◆ What you should do
Beneath this task are records; print exactly the stretch of them from the line with "L1: 3.3mH (+9V, IC2/SW)" through the line with "U221: AND 74LS08", both ends included.

◆ Data provided
=== Begin Enclosure ===
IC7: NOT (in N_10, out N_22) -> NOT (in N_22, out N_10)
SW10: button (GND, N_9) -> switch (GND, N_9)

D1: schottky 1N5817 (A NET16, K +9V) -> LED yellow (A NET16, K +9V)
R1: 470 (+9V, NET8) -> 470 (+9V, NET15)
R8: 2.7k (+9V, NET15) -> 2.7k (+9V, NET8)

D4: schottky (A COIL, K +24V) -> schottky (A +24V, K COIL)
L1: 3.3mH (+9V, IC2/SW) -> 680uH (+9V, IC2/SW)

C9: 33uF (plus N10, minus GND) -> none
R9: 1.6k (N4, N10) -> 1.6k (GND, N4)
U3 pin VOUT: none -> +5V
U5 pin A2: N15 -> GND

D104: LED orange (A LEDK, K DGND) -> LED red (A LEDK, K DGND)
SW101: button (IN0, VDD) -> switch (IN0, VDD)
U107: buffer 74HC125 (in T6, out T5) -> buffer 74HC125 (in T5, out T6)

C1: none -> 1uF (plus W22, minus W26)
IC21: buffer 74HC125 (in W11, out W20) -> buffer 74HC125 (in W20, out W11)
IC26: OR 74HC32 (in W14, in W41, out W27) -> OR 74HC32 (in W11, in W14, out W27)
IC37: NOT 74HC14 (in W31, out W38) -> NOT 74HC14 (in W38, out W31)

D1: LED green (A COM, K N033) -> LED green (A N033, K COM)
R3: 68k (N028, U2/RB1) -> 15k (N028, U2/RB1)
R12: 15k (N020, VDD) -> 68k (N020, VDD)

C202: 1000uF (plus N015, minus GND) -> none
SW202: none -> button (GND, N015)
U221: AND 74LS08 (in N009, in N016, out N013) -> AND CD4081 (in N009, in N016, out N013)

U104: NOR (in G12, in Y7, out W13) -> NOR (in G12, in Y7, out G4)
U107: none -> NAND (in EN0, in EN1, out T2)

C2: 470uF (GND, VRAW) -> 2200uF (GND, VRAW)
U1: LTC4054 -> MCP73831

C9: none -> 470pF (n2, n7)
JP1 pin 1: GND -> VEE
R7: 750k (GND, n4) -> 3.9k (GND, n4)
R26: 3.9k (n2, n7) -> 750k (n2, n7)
=== End Enclosure ===
◆ Task response
L1: 3.3mH (+9V, IC2/SW) -> 680uH (+9V, IC2/SW)

C9: 33uF (plus N10, minus GND) -> none
R9: 1.6k (N4, N10) -> 1.6k (GND, N4)
U3 pin VOUT: none -> +5V
U5 pin A2: N15 -> GND

D104: LED orange (A LEDK, K DGND) -> LED red (A LEDK, K DGND)
SW101: button (IN0, VDD) -> switch (IN0, VDD)
U107: buffer 74HC125 (in T6, out T5) -> buffer 74HC125 (in T5, out T6)

C1: none -> 1uF (plus W22, minus W26)
IC21: buffer 74HC125 (in W11, out W20) -> buffer 74HC125 (in W20, out W11)
IC26: OR 74HC32 (in W14, in W41, out W27) -> OR 74HC32 (in W11, in W14, out W27)
IC37: NOT 74HC14 (in W31, out W38) -> NOT 74HC14 (in W38, out W31)

D1: LED green (A COM, K N033) -> LED green (A N033, K COM)
R3: 68k (N028, U2/RB1) -> 15k (N028, U2/RB1)
R12: 15k (N020, VDD) -> 68k (N020, VDD)

C202: 1000uF (plus N015, minus GND) -> none
SW202: none -> button (GND, N015)
U221: AND 74LS08 (in N009, in N016, out N013) -> AND CD4081 (in N009, in N016, out N013)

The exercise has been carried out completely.